How to complete this task>
An exact, picture-free copy of the listing is required.

Data shown>

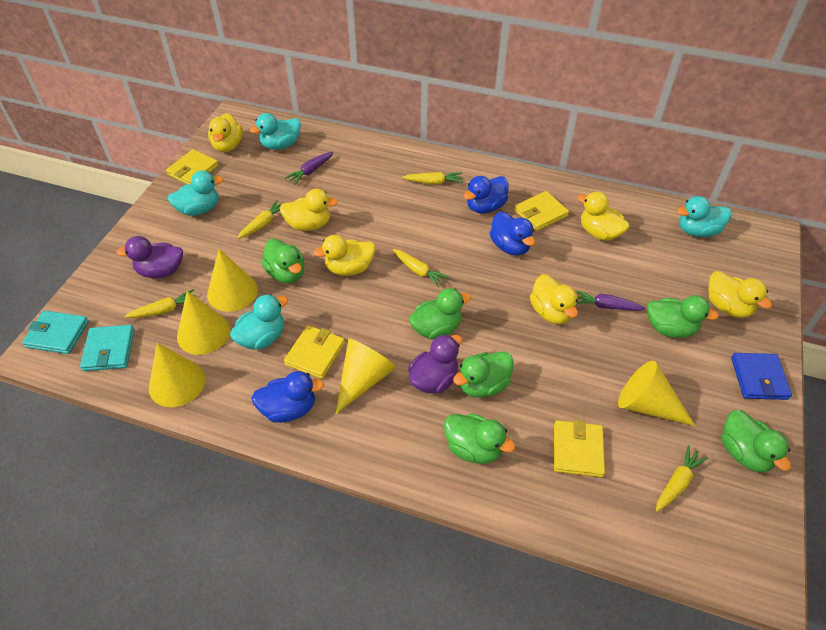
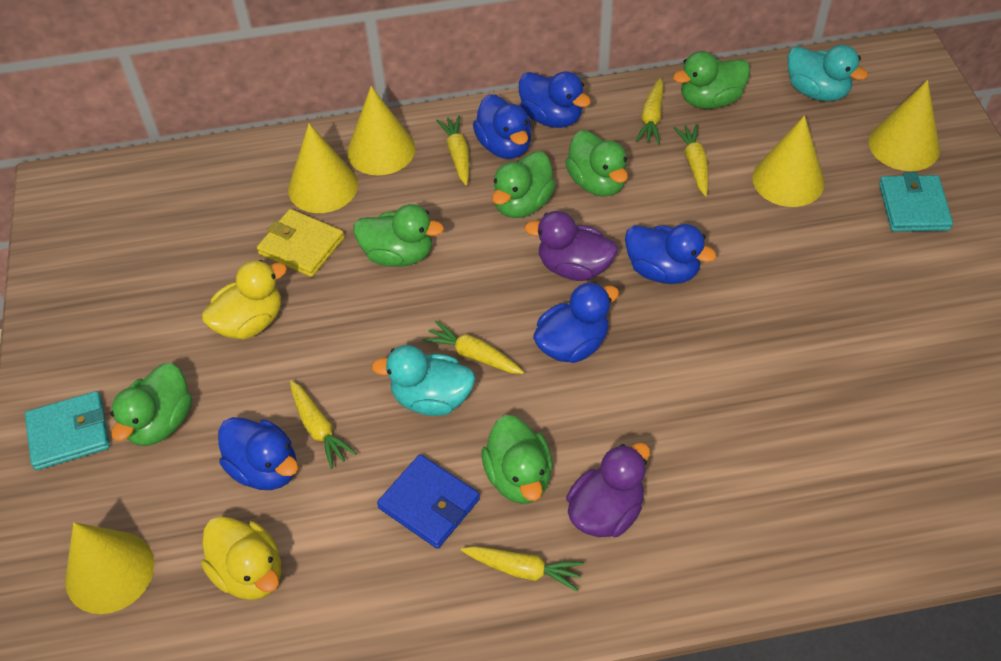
blue duck: 3 -> 5
purple carrot: 2 -> 0
turquoise duck: 4 -> 2
yellow carrot: 5 -> 6
yellow duck: 6 -> 2
yellow wallet: 4 -> 1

Task result>
blue duck: 3 -> 5
purple carrot: 2 -> 0
turquoise duck: 4 -> 2
yellow carrot: 5 -> 6
yellow duck: 6 -> 2
yellow wallet: 4 -> 1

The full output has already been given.